*** ENTRIES SHOWN ***

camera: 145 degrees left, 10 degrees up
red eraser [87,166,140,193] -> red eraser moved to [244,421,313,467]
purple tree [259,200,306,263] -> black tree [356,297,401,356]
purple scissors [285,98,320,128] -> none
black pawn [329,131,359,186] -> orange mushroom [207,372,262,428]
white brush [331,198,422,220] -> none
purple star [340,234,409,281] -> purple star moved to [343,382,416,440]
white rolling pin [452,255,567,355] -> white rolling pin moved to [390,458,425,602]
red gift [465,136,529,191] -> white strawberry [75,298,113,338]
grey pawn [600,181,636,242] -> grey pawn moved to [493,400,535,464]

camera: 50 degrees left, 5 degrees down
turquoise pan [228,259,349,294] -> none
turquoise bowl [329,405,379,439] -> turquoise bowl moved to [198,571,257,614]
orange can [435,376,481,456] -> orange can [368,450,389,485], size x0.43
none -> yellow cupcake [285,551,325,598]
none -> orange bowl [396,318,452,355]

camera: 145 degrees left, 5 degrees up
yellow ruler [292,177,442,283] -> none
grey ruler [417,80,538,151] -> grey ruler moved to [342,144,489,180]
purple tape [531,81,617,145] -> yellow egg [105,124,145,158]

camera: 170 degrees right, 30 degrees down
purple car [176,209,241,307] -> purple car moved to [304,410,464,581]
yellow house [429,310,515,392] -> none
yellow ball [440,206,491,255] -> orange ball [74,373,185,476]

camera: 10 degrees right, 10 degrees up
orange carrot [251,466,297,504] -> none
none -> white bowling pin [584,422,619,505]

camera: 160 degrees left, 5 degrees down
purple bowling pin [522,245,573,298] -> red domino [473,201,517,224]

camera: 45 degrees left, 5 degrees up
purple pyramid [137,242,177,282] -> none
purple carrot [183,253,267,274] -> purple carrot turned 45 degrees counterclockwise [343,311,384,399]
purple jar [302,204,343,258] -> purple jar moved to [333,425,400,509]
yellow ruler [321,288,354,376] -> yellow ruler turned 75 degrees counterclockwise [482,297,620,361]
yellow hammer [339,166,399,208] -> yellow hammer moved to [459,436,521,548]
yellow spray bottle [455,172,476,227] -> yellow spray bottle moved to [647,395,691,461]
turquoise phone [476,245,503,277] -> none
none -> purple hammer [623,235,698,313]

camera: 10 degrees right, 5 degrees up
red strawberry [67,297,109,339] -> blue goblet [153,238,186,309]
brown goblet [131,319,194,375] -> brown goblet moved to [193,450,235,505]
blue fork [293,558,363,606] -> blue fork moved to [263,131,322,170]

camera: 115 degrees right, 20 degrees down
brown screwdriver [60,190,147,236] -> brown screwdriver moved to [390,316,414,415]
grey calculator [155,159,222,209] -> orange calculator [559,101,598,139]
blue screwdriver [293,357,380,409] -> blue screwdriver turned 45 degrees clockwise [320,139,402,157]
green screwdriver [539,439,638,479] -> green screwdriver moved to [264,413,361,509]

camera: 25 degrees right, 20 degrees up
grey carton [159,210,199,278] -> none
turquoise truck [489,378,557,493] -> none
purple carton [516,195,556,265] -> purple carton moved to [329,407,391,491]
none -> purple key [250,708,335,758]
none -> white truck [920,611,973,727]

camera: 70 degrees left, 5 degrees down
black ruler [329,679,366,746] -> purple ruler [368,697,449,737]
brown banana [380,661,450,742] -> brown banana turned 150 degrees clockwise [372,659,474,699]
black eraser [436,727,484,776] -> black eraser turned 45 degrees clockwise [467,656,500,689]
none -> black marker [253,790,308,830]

*** End of ENTRIES SHOWN ***

• [TASK STATEMENT]: Copy, please, exactly the lines that start at the first line of the data and end at the line containing "turquoise bowl [329,405,379,439]", both kept and no others.

• [YOUR RESPONSE]:
camera: 145 degrees left, 10 degrees up
red eraser [87,166,140,193] -> red eraser moved to [244,421,313,467]
purple tree [259,200,306,263] -> black tree [356,297,401,356]
purple scissors [285,98,320,128] -> none
black pawn [329,131,359,186] -> orange mushroom [207,372,262,428]
white brush [331,198,422,220] -> none
purple star [340,234,409,281] -> purple star moved to [343,382,416,440]
white rolling pin [452,255,567,355] -> white rolling pin moved to [390,458,425,602]
red gift [465,136,529,191] -> white strawberry [75,298,113,338]
grey pawn [600,181,636,242] -> grey pawn moved to [493,400,535,464]

camera: 50 degrees left, 5 degrees down
turquoise pan [228,259,349,294] -> none
turquoise bowl [329,405,379,439] -> turquoise bowl moved to [198,571,257,614]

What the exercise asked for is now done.